- [EXERCISE]: Nothing but the lines from the one containing "[(303,568),(327,568),(322,553),(301,560),(303,568)]" through the last line of the records belongs in the answer, copied exactly and with the pictures left out.

- [Shape boundary coordinate data]:

────

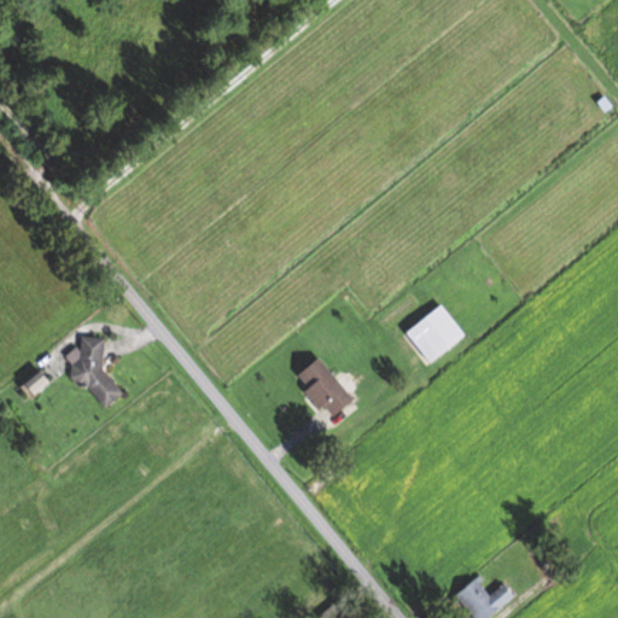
[(409,332),(433,362),(467,333),(443,304),(409,332)]
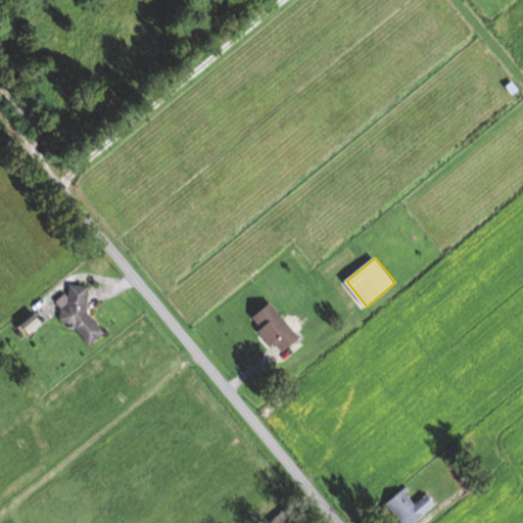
[(106,331),(85,306),(96,296),(85,285),(81,289),(80,288),(57,308),(90,345),(106,331)]
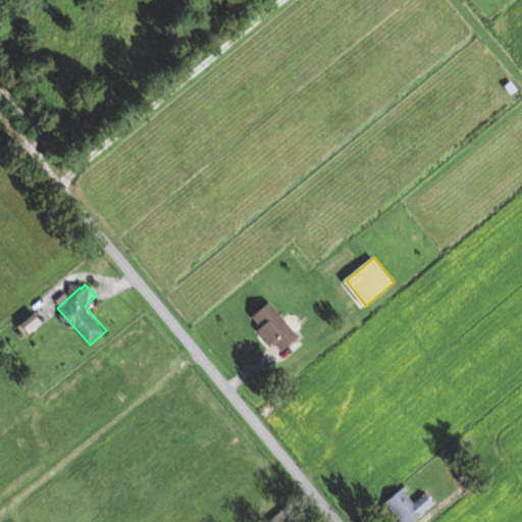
[(301,337),(271,302),(253,317),(282,353),(301,337)]
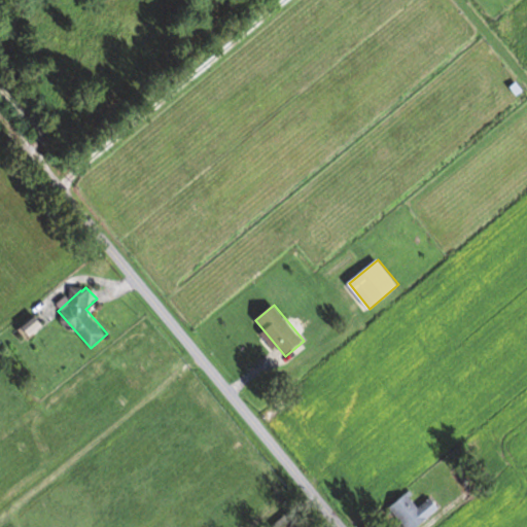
[(419,526),(442,508),(431,497),(420,507),(407,492),(389,507),(406,526),(419,526)]
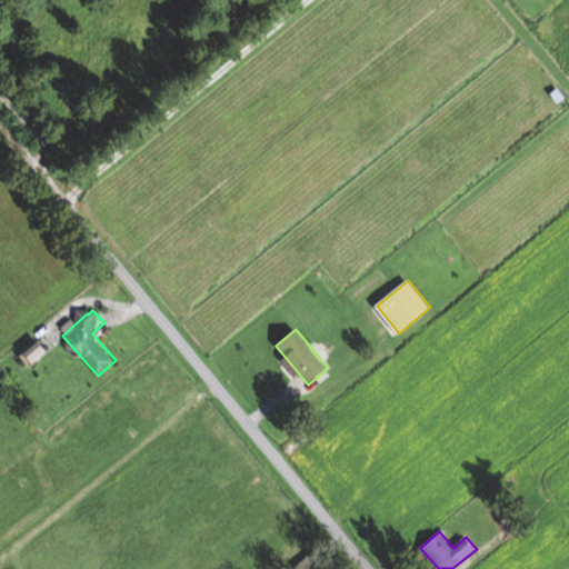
[(303,568),(327,568),(322,553),(301,560),(303,568)]
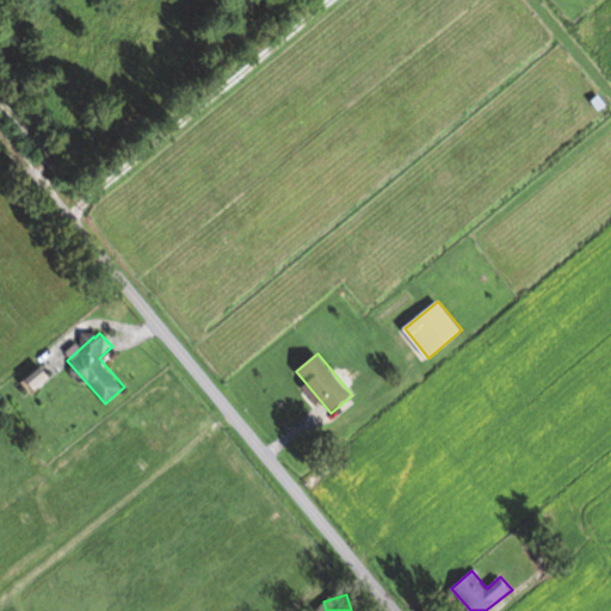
All buildings are outlined.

────

- [ANSWER SPACE]:
[(303,568),(327,568),(322,553),(301,560),(303,568)]
All buildings are outlined.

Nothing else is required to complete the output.